**Given exercise**
Please copy every one of the records below word for word, keeping each line unchanged.

**Material provided**
# # # # # # #

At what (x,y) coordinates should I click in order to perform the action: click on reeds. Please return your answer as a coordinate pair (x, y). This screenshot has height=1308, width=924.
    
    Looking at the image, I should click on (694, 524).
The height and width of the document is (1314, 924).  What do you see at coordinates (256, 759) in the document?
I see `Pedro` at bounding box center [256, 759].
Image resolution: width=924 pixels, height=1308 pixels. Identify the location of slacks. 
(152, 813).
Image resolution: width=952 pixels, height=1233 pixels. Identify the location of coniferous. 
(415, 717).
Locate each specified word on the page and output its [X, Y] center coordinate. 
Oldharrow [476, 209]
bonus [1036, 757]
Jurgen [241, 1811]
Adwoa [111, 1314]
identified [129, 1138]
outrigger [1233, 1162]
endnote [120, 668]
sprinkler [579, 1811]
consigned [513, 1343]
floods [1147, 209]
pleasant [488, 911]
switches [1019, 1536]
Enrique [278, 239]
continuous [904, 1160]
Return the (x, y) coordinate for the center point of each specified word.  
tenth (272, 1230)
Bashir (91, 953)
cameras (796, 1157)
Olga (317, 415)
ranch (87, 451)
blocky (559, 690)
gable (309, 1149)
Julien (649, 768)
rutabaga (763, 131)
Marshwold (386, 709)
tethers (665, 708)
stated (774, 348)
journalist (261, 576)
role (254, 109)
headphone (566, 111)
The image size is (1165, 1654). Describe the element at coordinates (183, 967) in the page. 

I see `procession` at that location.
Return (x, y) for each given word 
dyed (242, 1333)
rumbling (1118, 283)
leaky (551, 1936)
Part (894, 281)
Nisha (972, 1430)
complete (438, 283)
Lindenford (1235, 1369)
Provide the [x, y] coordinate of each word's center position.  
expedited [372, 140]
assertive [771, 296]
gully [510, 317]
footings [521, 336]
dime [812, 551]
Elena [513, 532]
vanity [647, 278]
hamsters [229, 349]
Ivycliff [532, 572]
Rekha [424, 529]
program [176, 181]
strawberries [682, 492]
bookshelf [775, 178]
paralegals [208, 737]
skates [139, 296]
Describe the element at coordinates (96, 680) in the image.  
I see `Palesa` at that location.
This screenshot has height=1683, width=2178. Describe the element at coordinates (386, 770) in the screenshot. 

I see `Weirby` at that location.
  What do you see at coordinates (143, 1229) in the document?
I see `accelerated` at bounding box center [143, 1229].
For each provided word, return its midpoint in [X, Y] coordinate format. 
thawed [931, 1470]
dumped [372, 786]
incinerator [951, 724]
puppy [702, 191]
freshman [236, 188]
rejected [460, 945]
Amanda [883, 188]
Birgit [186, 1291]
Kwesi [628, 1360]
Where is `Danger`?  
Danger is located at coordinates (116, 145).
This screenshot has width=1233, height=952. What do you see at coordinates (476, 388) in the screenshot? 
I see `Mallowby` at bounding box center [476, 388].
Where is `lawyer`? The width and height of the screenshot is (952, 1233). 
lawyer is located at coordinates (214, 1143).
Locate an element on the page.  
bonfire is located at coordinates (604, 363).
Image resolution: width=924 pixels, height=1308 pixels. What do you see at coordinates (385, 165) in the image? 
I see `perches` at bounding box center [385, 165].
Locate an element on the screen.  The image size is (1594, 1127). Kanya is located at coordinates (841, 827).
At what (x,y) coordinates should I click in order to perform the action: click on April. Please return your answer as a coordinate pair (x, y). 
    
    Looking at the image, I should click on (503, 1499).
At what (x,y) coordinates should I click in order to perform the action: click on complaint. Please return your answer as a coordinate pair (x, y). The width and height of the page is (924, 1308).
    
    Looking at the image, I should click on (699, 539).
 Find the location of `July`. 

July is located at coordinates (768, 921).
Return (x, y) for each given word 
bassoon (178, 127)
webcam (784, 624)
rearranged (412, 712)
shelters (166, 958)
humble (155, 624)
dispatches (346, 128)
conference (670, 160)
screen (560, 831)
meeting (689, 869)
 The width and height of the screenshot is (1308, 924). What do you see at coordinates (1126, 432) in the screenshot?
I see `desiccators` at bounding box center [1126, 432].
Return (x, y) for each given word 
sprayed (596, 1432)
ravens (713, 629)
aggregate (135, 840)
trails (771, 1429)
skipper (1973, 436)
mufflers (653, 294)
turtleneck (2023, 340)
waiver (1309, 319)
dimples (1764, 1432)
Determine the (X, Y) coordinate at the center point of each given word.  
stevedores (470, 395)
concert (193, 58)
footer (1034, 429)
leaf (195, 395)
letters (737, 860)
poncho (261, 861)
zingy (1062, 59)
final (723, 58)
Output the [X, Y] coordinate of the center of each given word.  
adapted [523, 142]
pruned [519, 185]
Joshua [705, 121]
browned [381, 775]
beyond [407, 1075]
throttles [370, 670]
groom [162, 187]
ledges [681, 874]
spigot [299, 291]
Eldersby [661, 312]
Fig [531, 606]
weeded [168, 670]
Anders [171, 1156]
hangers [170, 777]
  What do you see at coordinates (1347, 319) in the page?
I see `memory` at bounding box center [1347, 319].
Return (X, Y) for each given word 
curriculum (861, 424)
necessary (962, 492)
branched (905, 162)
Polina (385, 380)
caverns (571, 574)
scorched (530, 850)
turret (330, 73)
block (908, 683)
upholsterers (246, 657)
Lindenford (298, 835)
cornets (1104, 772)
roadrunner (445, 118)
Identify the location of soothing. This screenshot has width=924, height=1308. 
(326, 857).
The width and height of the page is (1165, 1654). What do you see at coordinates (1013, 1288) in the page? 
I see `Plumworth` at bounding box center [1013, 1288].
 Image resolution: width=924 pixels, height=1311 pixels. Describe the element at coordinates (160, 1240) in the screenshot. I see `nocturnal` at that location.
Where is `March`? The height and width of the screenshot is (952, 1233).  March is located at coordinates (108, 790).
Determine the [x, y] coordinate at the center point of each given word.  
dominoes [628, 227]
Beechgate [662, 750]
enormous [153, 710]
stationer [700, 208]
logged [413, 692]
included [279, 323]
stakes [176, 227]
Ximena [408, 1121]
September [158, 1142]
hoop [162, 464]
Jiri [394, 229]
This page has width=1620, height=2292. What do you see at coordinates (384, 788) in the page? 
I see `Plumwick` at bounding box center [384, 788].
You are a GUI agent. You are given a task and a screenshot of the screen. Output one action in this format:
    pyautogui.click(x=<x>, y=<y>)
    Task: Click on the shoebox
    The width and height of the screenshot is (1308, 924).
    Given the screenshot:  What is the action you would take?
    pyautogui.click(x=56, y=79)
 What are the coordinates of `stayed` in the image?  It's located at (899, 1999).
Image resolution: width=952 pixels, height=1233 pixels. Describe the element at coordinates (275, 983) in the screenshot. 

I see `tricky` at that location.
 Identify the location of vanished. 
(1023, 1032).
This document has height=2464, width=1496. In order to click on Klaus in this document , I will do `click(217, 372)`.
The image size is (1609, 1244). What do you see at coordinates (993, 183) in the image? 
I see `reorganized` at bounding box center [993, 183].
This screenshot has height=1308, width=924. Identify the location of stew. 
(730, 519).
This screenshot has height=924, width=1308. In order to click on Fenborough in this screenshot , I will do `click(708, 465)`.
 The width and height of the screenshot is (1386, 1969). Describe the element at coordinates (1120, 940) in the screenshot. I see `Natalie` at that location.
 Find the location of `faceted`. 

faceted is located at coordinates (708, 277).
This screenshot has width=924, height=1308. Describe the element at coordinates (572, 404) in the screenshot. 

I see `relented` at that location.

# # # # # # #

**Completed task**
At what (x,y) coordinates should I click in order to perform the action: click on reeds. Please return your answer as a coordinate pair (x, y). This screenshot has height=1308, width=924.
    
    Looking at the image, I should click on (694, 524).
The height and width of the document is (1314, 924).  What do you see at coordinates (256, 759) in the document?
I see `Pedro` at bounding box center [256, 759].
Image resolution: width=924 pixels, height=1308 pixels. Identify the location of slacks. 
(152, 813).
Image resolution: width=952 pixels, height=1233 pixels. Identify the location of coniferous. 
(415, 717).
Locate each specified word on the page and output its [X, Y] center coordinate. 
Oldharrow [476, 209]
bonus [1036, 757]
Jurgen [241, 1811]
Adwoa [111, 1314]
identified [129, 1138]
outrigger [1233, 1162]
endnote [120, 668]
sprinkler [579, 1811]
consigned [513, 1343]
floods [1147, 209]
pleasant [488, 911]
switches [1019, 1536]
Enrique [278, 239]
continuous [904, 1160]
Return the (x, y) coordinate for the center point of each specified word.  
tenth (272, 1230)
Bashir (91, 953)
cameras (796, 1157)
Olga (317, 415)
ranch (87, 451)
blocky (559, 690)
gable (309, 1149)
Julien (649, 768)
rutabaga (763, 131)
Marshwold (386, 709)
tethers (665, 708)
stated (774, 348)
journalist (261, 576)
role (254, 109)
headphone (566, 111)
The image size is (1165, 1654). Describe the element at coordinates (183, 967) in the page. 

I see `procession` at that location.
Return (x, y) for each given word 
dyed (242, 1333)
rumbling (1118, 283)
leaky (551, 1936)
Part (894, 281)
Nisha (972, 1430)
complete (438, 283)
Lindenford (1235, 1369)
Provide the [x, y] coordinate of each word's center position.  
expedited [372, 140]
assertive [771, 296]
gully [510, 317]
footings [521, 336]
dime [812, 551]
Elena [513, 532]
vanity [647, 278]
hamsters [229, 349]
Ivycliff [532, 572]
Rekha [424, 529]
program [176, 181]
strawberries [682, 492]
bookshelf [775, 178]
paralegals [208, 737]
skates [139, 296]
Describe the element at coordinates (96, 680) in the image.  
I see `Palesa` at that location.
This screenshot has height=1683, width=2178. Describe the element at coordinates (386, 770) in the screenshot. 

I see `Weirby` at that location.
  What do you see at coordinates (143, 1229) in the document?
I see `accelerated` at bounding box center [143, 1229].
For each provided word, return its midpoint in [X, Y] coordinate format. 
thawed [931, 1470]
dumped [372, 786]
incinerator [951, 724]
puppy [702, 191]
freshman [236, 188]
rejected [460, 945]
Amanda [883, 188]
Birgit [186, 1291]
Kwesi [628, 1360]
Where is `Danger`?  
Danger is located at coordinates (116, 145).
This screenshot has width=1233, height=952. What do you see at coordinates (476, 388) in the screenshot? 
I see `Mallowby` at bounding box center [476, 388].
Where is `lawyer`? The width and height of the screenshot is (952, 1233). 
lawyer is located at coordinates (214, 1143).
Locate an element on the page.  
bonfire is located at coordinates (604, 363).
Image resolution: width=924 pixels, height=1308 pixels. What do you see at coordinates (385, 165) in the image? 
I see `perches` at bounding box center [385, 165].
Locate an element on the screen.  The image size is (1594, 1127). Kanya is located at coordinates (841, 827).
At what (x,y) coordinates should I click in order to perform the action: click on April. Please return your answer as a coordinate pair (x, y). 
    
    Looking at the image, I should click on (503, 1499).
At what (x,y) coordinates should I click in order to perform the action: click on complaint. Please return your answer as a coordinate pair (x, y). The width and height of the page is (924, 1308).
    
    Looking at the image, I should click on (699, 539).
 Find the location of `July`. 

July is located at coordinates (768, 921).
Return (x, y) for each given word 
bassoon (178, 127)
webcam (784, 624)
rearranged (412, 712)
shelters (166, 958)
humble (155, 624)
dispatches (346, 128)
conference (670, 160)
screen (560, 831)
meeting (689, 869)
 The width and height of the screenshot is (1308, 924). What do you see at coordinates (1126, 432) in the screenshot?
I see `desiccators` at bounding box center [1126, 432].
Return (x, y) for each given word 
sprayed (596, 1432)
ravens (713, 629)
aggregate (135, 840)
trails (771, 1429)
skipper (1973, 436)
mufflers (653, 294)
turtleneck (2023, 340)
waiver (1309, 319)
dimples (1764, 1432)
Determine the (X, Y) coordinate at the center point of each given word.  
stevedores (470, 395)
concert (193, 58)
footer (1034, 429)
leaf (195, 395)
letters (737, 860)
poncho (261, 861)
zingy (1062, 59)
final (723, 58)
Output the [X, Y] coordinate of the center of each given word.  
adapted [523, 142]
pruned [519, 185]
Joshua [705, 121]
browned [381, 775]
beyond [407, 1075]
throttles [370, 670]
groom [162, 187]
ledges [681, 874]
spigot [299, 291]
Eldersby [661, 312]
Fig [531, 606]
weeded [168, 670]
Anders [171, 1156]
hangers [170, 777]
  What do you see at coordinates (1347, 319) in the page?
I see `memory` at bounding box center [1347, 319].
Return (X, Y) for each given word 
curriculum (861, 424)
necessary (962, 492)
branched (905, 162)
Polina (385, 380)
caverns (571, 574)
scorched (530, 850)
turret (330, 73)
block (908, 683)
upholsterers (246, 657)
Lindenford (298, 835)
cornets (1104, 772)
roadrunner (445, 118)
Identify the location of soothing. This screenshot has width=924, height=1308. 
(326, 857).
The width and height of the page is (1165, 1654). What do you see at coordinates (1013, 1288) in the page? 
I see `Plumworth` at bounding box center [1013, 1288].
 Image resolution: width=924 pixels, height=1311 pixels. Describe the element at coordinates (160, 1240) in the screenshot. I see `nocturnal` at that location.
Where is `March`? The height and width of the screenshot is (952, 1233).  March is located at coordinates (108, 790).
Determine the [x, y] coordinate at the center point of each given word.  
dominoes [628, 227]
Beechgate [662, 750]
enormous [153, 710]
stationer [700, 208]
logged [413, 692]
included [279, 323]
stakes [176, 227]
Ximena [408, 1121]
September [158, 1142]
hoop [162, 464]
Jiri [394, 229]
This page has width=1620, height=2292. What do you see at coordinates (384, 788) in the page? 
I see `Plumwick` at bounding box center [384, 788].
You are a GUI agent. You are given a task and a screenshot of the screen. Output one action in this format:
    pyautogui.click(x=<x>, y=<y>)
    Task: Click on the shoebox
    The width and height of the screenshot is (1308, 924).
    Given the screenshot:  What is the action you would take?
    pyautogui.click(x=56, y=79)
 What are the coordinates of `stayed` in the image?  It's located at (899, 1999).
Image resolution: width=952 pixels, height=1233 pixels. Describe the element at coordinates (275, 983) in the screenshot. 

I see `tricky` at that location.
 Identify the location of vanished. 
(1023, 1032).
This document has height=2464, width=1496. In order to click on Klaus in this document , I will do `click(217, 372)`.
The image size is (1609, 1244). What do you see at coordinates (993, 183) in the image? 
I see `reorganized` at bounding box center [993, 183].
This screenshot has height=1308, width=924. Identify the location of stew. 
(730, 519).
This screenshot has height=924, width=1308. In order to click on Fenborough in this screenshot , I will do `click(708, 465)`.
 The width and height of the screenshot is (1386, 1969). Describe the element at coordinates (1120, 940) in the screenshot. I see `Natalie` at that location.
 Find the location of `faceted`. 

faceted is located at coordinates (708, 277).
This screenshot has width=924, height=1308. Describe the element at coordinates (572, 404) in the screenshot. 

I see `relented` at that location.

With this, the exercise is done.